▶ _Work instructions_
An exact copy of every entry is the answer here, with no pictures.

[[ Data to examine open ]]

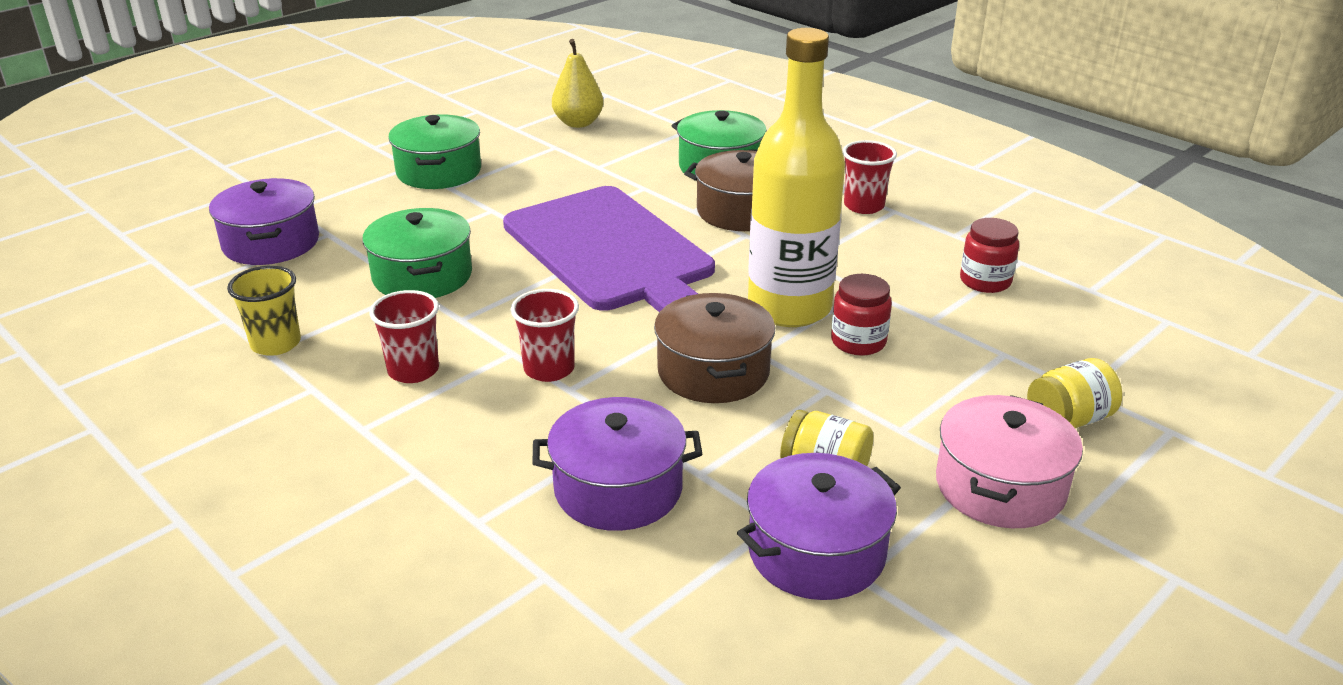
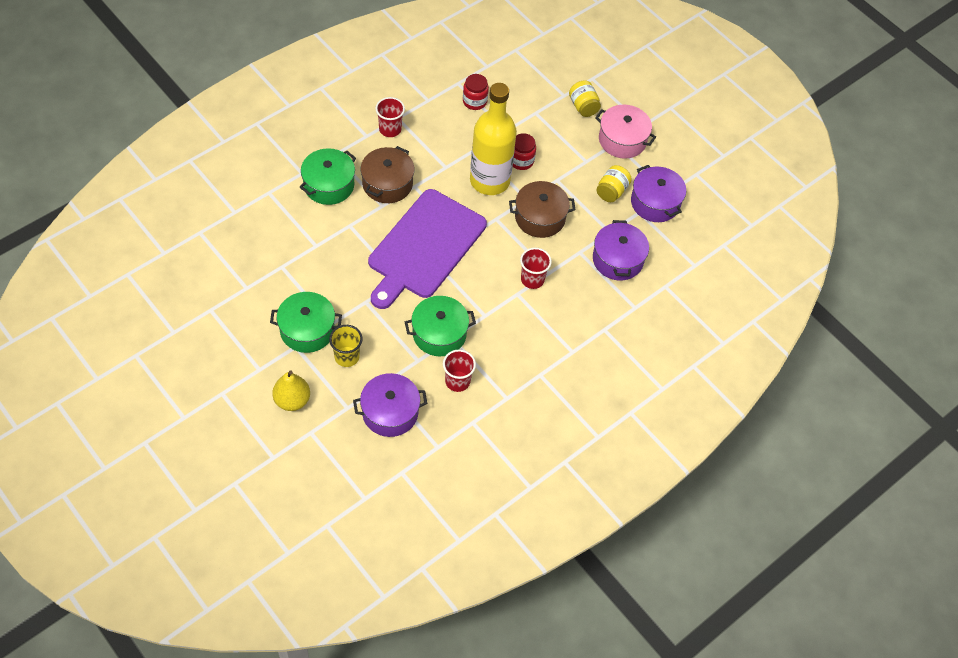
camera: 90 degrees left, 25 degrees up
(276, 344) = (499, 395): yellow cup -> yellow cup (347, 357)
(413, 370) = (529, 334): red cup -> red cup (457, 381)
(578, 123) = (246, 252): yellow pear -> yellow pear (292, 400)
(611, 252) = (424, 247): purple cutting board -> purple cutting board turned 150 degrees clockwise

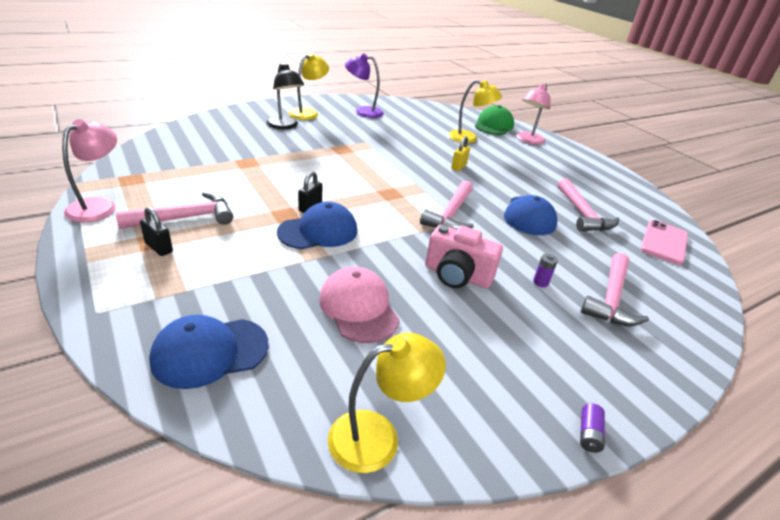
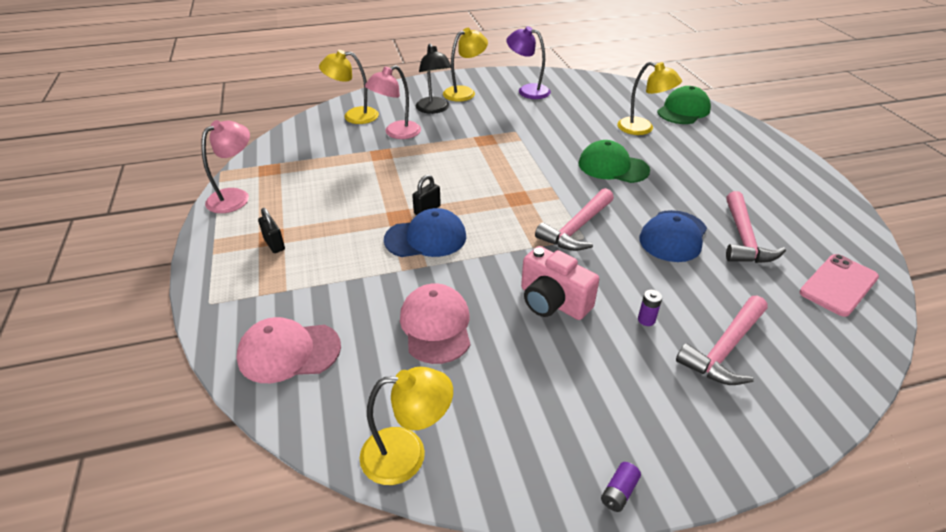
camera: 20 degrees right, 5 degrees up
(185, 218) = (305, 214): pink hammer -> none
(207, 132) = (353, 116): none -> yellow lamp
(210, 352) = (289, 352): blue cap -> pink cap
(458, 166) = (613, 167): yellow padlock -> green cap
(528, 141) = (720, 133): pink lamp -> pink lamp (396, 133)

[[ Data to examine closed ]]

▶ _Task result_
camera: 90 degrees left, 25 degrees up
(276, 344) = (499, 395): yellow cup -> yellow cup (347, 357)
(413, 370) = (529, 334): red cup -> red cup (457, 381)
(578, 123) = (246, 252): yellow pear -> yellow pear (292, 400)
(611, 252) = (424, 247): purple cutting board -> purple cutting board turned 150 degrees clockwise

camera: 20 degrees right, 5 degrees up
(185, 218) = (305, 214): pink hammer -> none
(207, 132) = (353, 116): none -> yellow lamp
(210, 352) = (289, 352): blue cap -> pink cap
(458, 166) = (613, 167): yellow padlock -> green cap
(528, 141) = (720, 133): pink lamp -> pink lamp (396, 133)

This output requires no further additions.